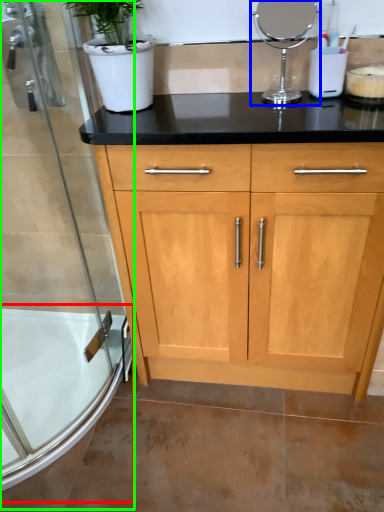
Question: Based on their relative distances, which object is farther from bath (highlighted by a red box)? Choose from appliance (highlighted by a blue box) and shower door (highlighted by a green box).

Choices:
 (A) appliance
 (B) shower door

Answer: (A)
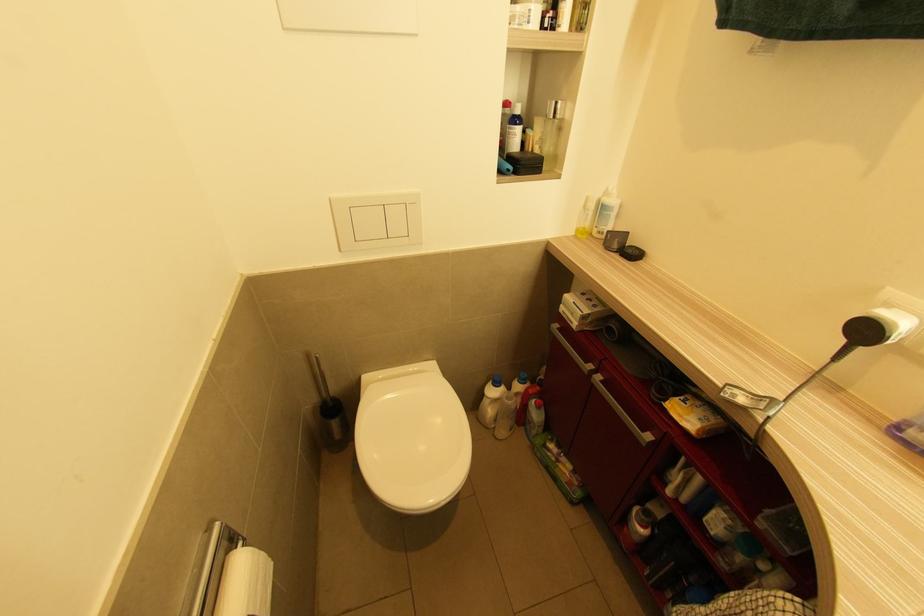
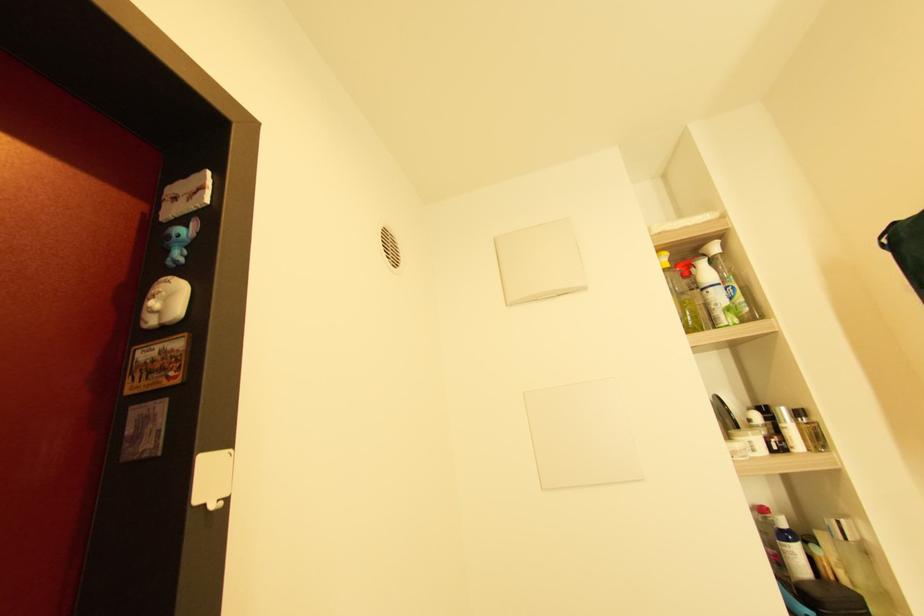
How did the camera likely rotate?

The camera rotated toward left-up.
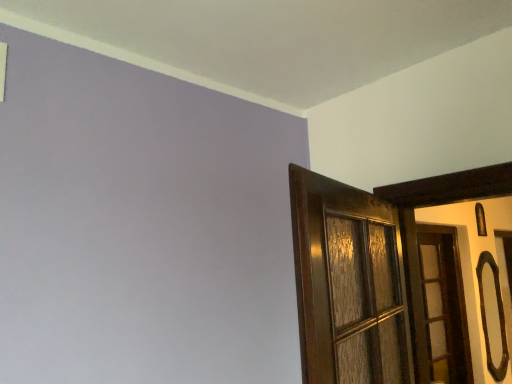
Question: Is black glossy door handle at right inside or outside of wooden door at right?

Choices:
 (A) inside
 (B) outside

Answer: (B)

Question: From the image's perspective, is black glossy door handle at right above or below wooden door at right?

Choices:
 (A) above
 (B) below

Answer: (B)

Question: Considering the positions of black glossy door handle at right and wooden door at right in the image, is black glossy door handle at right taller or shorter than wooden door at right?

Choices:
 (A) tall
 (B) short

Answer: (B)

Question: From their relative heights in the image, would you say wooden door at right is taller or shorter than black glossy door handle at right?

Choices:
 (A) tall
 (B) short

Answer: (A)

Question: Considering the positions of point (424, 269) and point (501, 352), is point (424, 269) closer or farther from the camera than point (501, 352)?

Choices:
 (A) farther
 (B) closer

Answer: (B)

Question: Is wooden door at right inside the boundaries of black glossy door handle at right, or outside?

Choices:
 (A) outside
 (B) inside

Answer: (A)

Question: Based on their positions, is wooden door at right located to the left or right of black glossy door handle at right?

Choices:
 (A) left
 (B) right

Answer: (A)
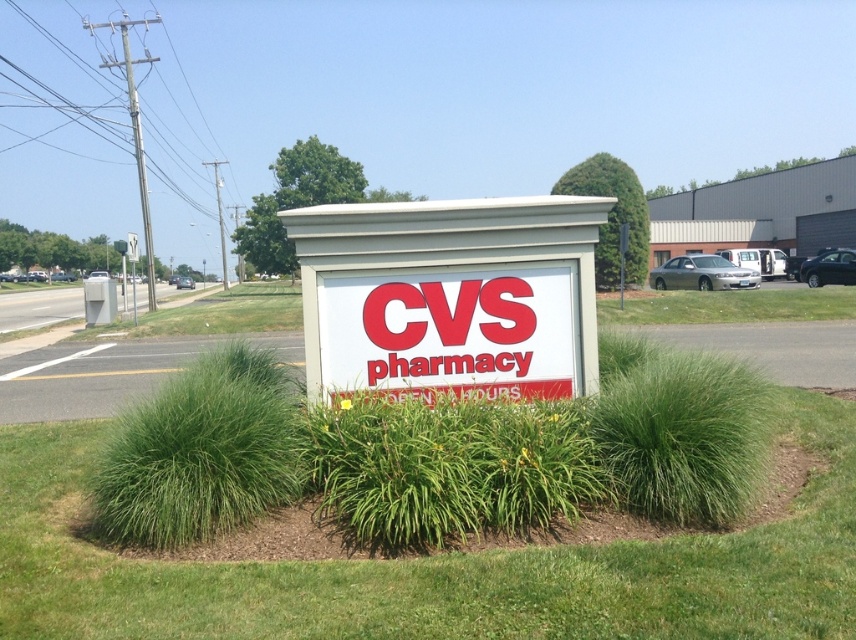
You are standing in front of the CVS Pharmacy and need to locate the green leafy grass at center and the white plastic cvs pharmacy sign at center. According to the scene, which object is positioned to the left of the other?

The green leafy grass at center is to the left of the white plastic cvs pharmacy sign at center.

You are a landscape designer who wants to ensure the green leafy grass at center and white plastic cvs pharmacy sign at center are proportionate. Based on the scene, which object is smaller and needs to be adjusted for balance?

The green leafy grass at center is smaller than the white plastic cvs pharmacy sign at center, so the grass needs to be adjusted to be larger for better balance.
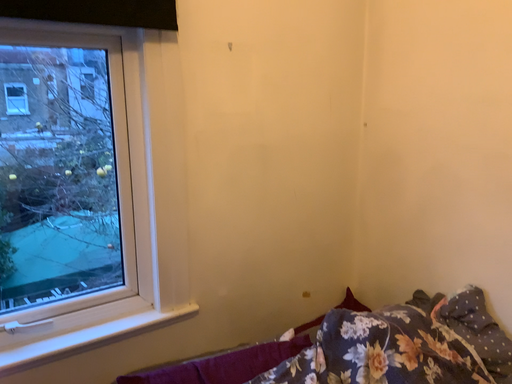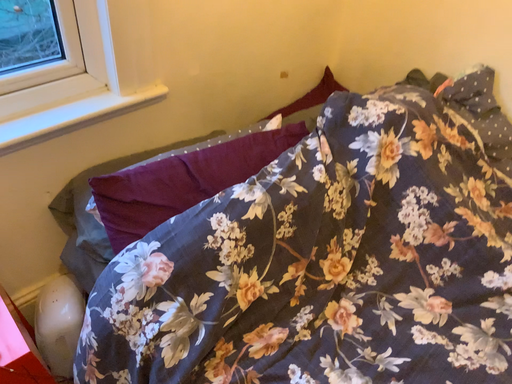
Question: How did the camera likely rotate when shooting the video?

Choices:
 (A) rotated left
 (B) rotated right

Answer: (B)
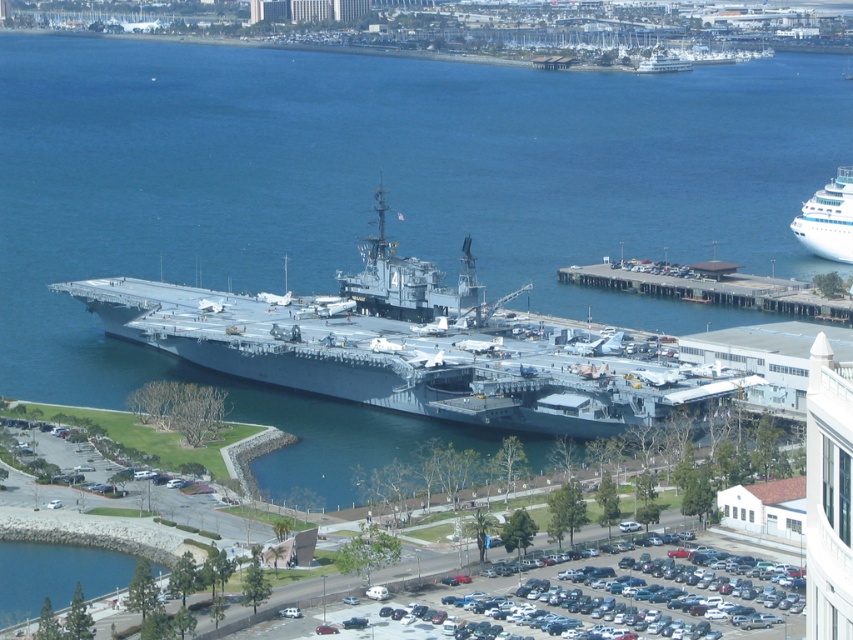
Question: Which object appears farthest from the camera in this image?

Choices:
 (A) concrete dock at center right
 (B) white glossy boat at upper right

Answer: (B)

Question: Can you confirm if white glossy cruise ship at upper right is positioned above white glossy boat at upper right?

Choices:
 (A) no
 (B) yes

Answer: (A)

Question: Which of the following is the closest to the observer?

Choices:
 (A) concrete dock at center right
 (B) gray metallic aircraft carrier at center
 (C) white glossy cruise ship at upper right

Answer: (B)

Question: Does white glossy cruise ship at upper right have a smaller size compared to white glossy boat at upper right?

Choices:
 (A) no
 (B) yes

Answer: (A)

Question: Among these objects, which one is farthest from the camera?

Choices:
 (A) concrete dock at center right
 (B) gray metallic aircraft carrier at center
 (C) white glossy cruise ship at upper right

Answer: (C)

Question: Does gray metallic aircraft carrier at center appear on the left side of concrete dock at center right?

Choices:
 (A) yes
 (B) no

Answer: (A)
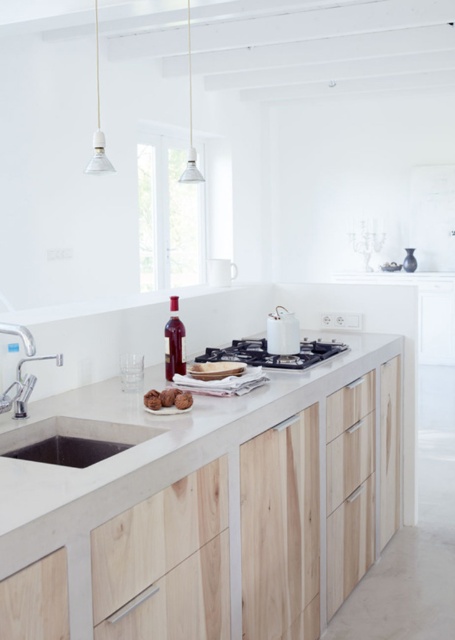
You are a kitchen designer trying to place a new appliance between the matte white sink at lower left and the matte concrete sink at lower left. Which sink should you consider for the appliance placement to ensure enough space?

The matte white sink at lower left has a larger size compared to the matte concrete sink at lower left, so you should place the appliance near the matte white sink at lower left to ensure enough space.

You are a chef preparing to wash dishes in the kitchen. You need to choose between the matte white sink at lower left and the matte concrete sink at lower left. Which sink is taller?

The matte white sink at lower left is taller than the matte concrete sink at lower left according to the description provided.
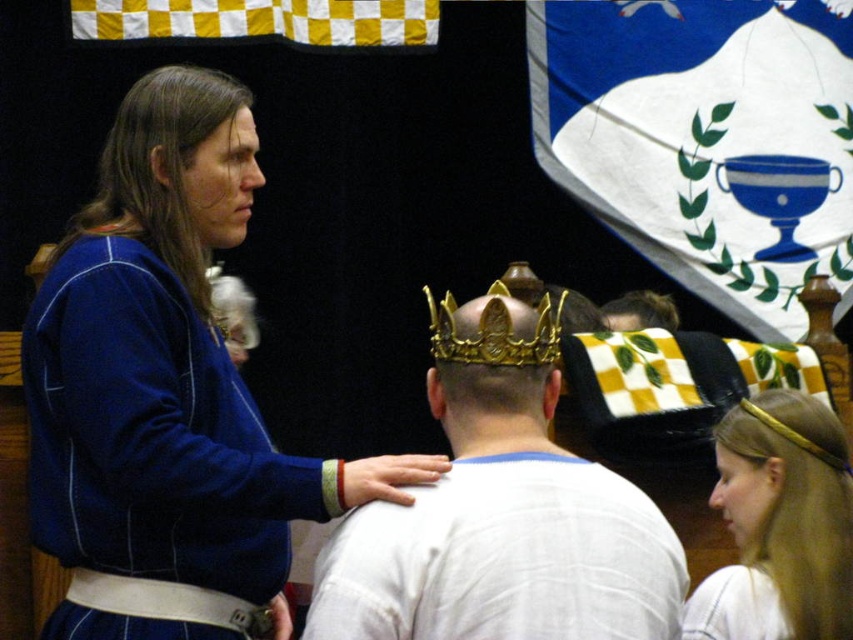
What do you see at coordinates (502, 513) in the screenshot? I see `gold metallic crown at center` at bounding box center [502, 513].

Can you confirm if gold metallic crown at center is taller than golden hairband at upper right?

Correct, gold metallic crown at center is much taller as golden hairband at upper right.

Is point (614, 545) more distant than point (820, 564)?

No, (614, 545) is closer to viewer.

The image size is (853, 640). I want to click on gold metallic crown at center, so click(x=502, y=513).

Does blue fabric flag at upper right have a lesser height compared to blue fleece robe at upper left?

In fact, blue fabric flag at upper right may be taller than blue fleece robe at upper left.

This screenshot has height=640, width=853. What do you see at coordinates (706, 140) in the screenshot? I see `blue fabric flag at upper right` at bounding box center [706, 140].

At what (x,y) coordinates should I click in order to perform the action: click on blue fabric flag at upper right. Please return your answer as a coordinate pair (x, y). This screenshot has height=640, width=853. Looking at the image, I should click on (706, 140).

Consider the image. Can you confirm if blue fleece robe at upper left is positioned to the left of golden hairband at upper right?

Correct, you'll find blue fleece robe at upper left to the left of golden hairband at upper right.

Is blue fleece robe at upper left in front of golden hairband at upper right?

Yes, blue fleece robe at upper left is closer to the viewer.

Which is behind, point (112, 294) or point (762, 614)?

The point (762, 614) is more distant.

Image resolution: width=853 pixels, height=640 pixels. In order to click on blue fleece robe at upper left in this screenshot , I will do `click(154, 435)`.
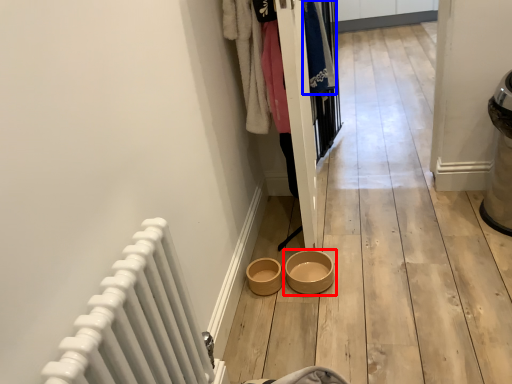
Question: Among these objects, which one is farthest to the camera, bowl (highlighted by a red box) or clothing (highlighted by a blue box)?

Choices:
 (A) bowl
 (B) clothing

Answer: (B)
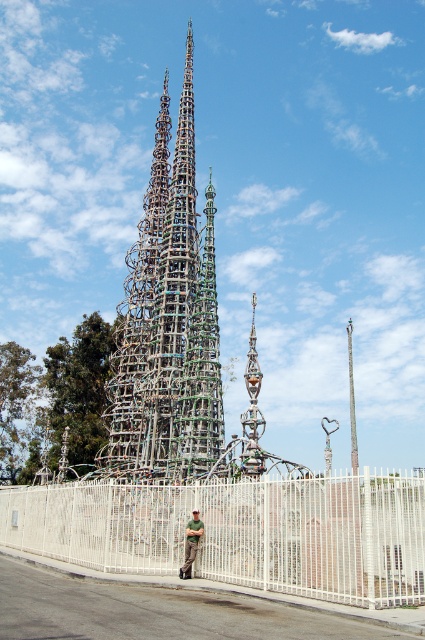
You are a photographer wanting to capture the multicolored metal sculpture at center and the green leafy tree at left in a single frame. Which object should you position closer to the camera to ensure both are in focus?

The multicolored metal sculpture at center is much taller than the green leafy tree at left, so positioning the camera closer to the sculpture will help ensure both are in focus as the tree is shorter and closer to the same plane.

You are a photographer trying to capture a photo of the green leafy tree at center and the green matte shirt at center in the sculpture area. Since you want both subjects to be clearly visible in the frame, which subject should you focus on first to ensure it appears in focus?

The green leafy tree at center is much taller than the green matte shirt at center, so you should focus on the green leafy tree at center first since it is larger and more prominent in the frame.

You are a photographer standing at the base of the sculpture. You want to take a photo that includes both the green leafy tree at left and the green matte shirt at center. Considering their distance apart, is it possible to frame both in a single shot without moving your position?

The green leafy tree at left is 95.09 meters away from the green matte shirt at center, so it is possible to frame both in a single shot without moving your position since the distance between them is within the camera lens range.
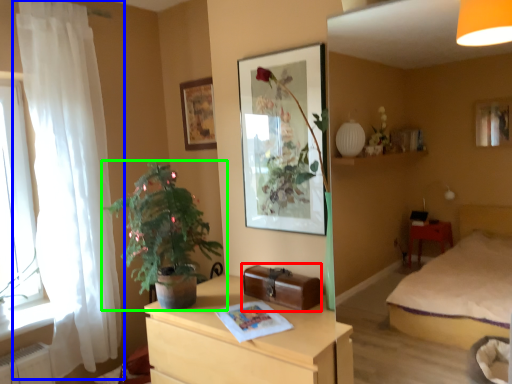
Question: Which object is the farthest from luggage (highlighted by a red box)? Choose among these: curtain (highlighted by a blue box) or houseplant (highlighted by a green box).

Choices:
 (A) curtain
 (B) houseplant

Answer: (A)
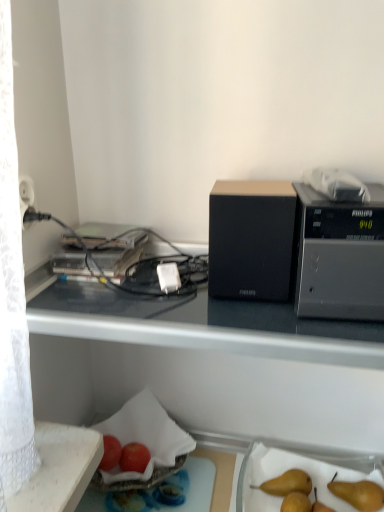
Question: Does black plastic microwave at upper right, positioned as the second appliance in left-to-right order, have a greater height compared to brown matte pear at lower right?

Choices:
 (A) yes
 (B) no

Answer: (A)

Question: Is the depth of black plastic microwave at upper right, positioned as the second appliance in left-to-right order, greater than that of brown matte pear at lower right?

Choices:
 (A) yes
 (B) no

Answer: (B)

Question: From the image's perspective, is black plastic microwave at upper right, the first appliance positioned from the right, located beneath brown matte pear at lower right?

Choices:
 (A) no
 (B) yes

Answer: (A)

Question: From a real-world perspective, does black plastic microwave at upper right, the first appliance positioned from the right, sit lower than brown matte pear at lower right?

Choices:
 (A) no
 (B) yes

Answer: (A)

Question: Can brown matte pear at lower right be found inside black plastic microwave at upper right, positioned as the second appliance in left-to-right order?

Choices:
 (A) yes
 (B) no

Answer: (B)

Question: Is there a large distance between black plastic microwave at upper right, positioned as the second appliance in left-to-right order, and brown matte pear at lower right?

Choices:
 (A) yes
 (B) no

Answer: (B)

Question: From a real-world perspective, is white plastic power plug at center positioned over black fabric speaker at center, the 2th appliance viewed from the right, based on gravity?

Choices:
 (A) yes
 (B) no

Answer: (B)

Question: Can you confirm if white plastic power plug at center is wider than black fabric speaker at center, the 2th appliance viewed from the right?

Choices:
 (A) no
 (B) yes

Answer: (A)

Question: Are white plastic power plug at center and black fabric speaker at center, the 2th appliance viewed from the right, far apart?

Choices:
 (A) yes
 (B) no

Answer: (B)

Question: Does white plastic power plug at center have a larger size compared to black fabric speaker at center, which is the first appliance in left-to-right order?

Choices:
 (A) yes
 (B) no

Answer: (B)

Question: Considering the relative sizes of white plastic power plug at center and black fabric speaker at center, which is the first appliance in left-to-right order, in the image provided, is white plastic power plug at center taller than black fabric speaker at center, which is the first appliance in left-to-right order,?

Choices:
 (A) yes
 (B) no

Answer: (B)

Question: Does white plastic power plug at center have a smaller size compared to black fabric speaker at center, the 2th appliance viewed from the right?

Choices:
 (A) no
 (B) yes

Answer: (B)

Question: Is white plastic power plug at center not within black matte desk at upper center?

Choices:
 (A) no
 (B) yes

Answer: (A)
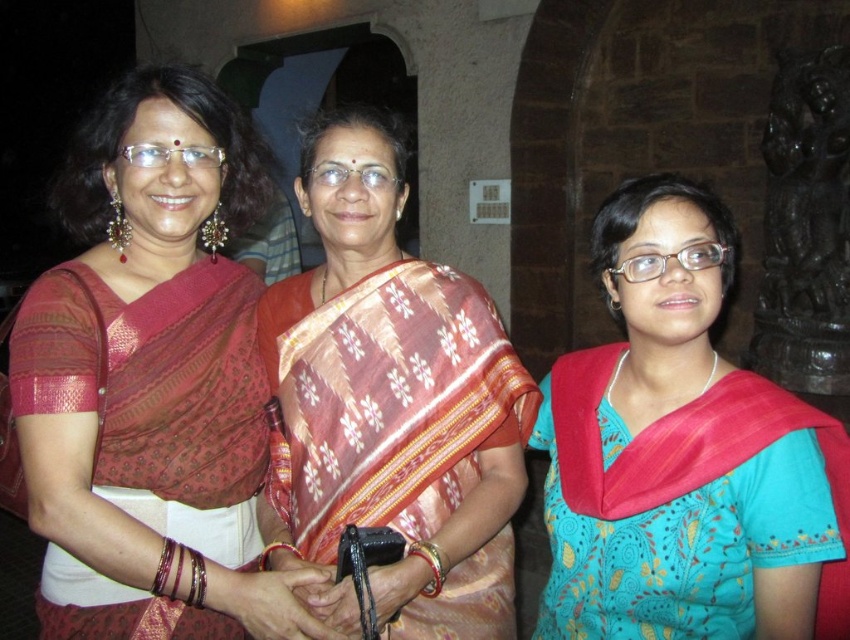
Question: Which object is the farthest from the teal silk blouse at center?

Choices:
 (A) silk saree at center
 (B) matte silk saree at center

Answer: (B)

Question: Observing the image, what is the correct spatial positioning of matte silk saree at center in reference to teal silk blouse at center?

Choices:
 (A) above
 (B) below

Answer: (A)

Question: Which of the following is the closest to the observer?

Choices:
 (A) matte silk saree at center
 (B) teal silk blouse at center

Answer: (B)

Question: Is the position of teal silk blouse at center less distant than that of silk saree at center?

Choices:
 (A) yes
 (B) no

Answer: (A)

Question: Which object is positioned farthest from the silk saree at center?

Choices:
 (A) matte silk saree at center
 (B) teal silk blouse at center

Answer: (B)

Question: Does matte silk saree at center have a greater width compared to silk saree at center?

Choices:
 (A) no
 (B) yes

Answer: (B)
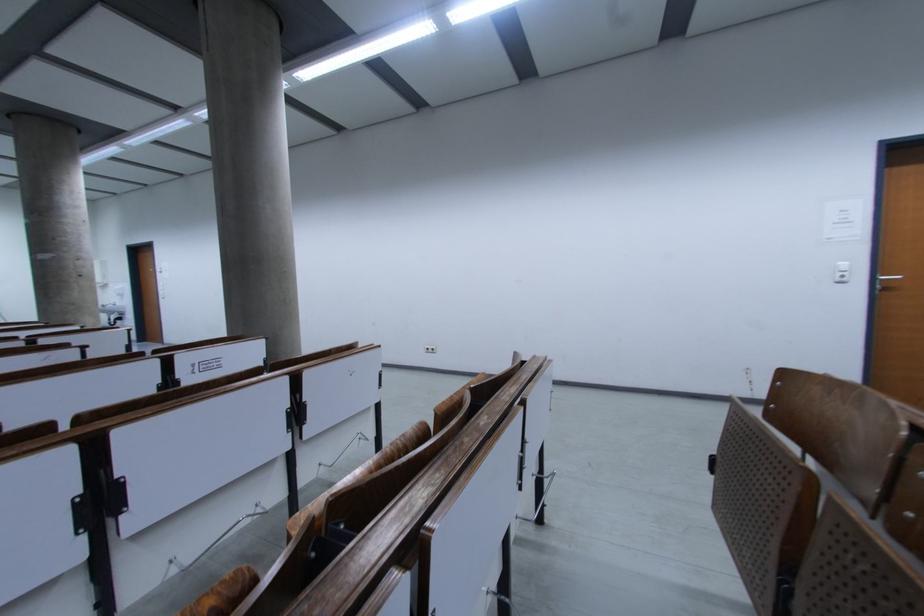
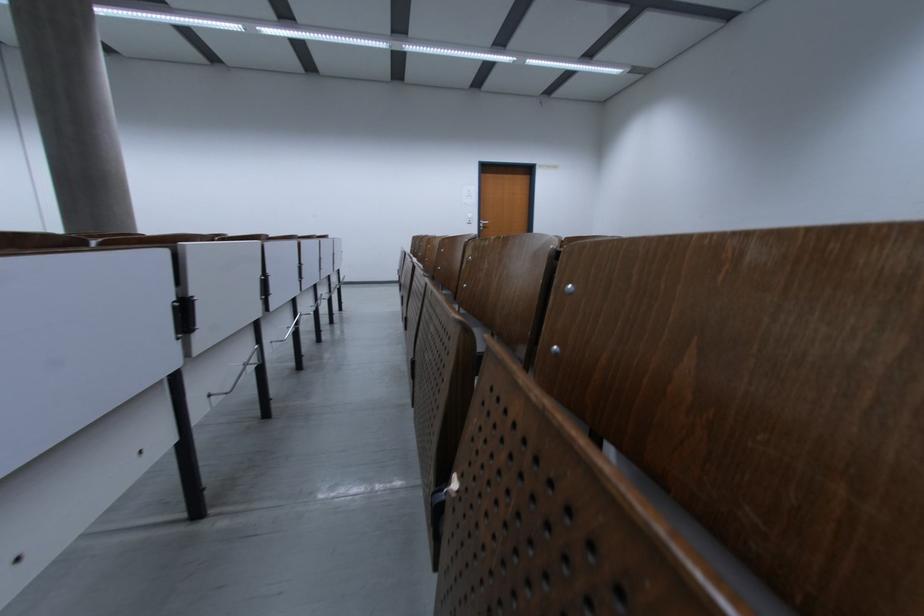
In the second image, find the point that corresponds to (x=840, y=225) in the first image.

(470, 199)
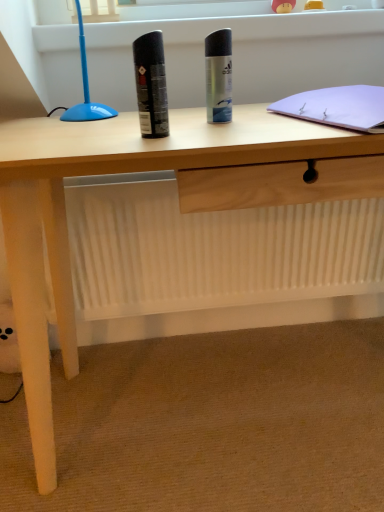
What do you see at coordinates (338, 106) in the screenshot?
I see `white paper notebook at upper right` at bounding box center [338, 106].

> **WHAT IS EXPECTED**: Begin at the line of the data that has "Can you confirm if gold" and stop after the line that has "The image size". Write those lines out again, putting "silver headband" wherever "golden hairband" appears and leaving everything else unchanged.

> **YOUR RESPONSE**:
Can you confirm if gold metallic crown at center is taller than silver headband at upper right?

Correct, gold metallic crown at center is much taller as silver headband at upper right.

Is point (614, 545) more distant than point (820, 564)?

No, (614, 545) is closer to viewer.

The image size is (853, 640). I want to click on gold metallic crown at center, so click(x=502, y=513).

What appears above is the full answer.